BEGIN Material for this task
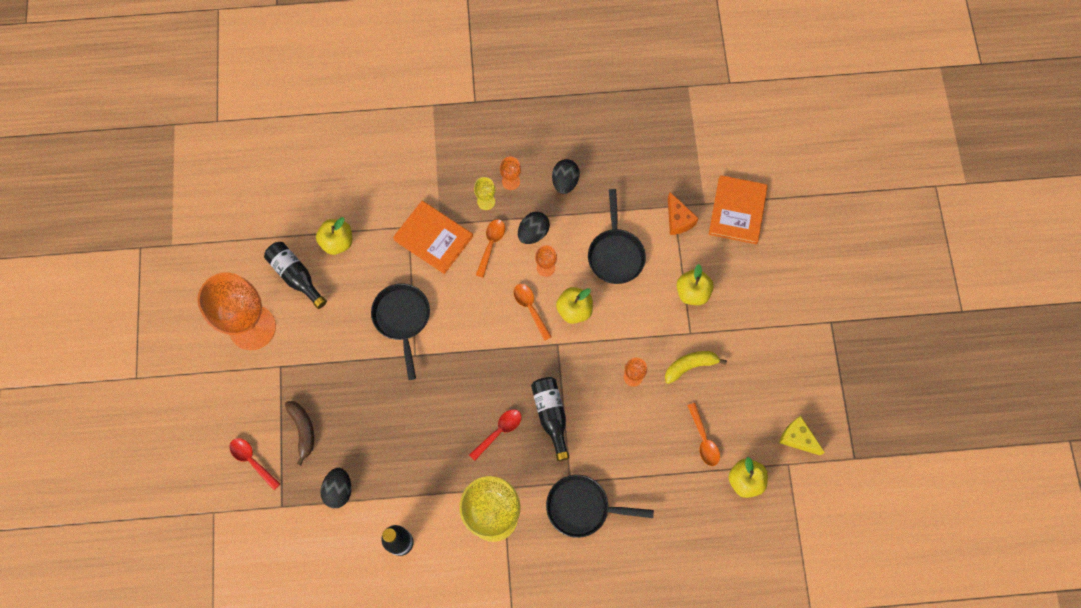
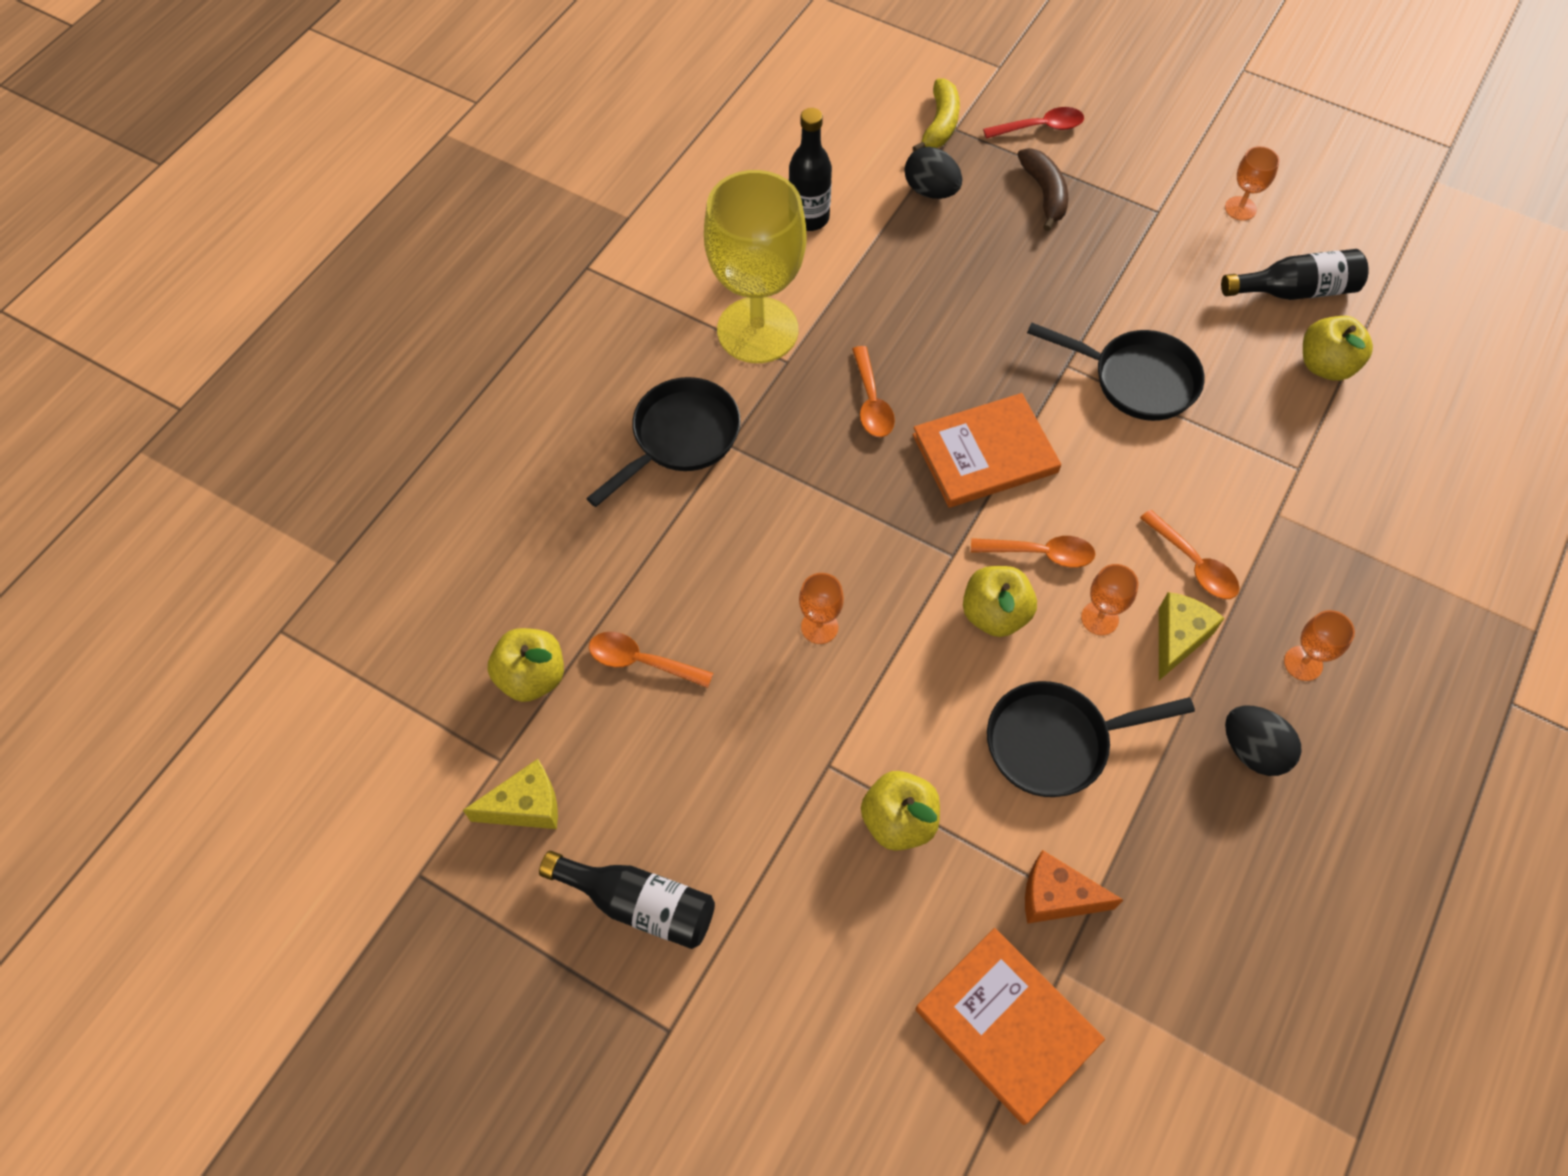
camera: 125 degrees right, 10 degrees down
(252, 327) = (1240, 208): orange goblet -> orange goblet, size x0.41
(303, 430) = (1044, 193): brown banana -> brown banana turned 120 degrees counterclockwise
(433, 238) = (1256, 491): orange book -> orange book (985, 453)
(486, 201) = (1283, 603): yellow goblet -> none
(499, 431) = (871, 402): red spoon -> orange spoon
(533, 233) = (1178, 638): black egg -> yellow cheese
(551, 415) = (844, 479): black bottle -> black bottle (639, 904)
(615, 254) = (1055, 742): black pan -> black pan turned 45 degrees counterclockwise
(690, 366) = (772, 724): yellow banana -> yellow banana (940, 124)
END Material for this task
BEGIN Material for this task
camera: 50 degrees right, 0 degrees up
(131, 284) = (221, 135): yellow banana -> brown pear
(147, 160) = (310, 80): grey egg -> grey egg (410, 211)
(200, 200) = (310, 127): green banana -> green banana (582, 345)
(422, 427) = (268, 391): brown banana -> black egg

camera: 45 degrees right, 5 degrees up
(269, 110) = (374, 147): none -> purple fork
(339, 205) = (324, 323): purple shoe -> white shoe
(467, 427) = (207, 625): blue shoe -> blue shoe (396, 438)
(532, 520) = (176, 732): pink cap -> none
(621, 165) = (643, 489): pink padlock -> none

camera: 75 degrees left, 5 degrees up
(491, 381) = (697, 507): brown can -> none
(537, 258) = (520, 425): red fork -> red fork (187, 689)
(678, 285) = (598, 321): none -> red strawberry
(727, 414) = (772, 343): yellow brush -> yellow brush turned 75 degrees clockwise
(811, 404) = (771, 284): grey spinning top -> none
END Material for this task
■ Your task ■
Go to the line with "(533, 233) = (1178, 638): black" in the entries above and repeat every line from there through the line with "(690, 366) = (772, 724): yellow", exactly and with no other text.

■ Answer box ■
(533, 233) = (1178, 638): black egg -> yellow cheese
(551, 415) = (844, 479): black bottle -> black bottle (639, 904)
(615, 254) = (1055, 742): black pan -> black pan turned 45 degrees counterclockwise
(690, 366) = (772, 724): yellow banana -> yellow banana (940, 124)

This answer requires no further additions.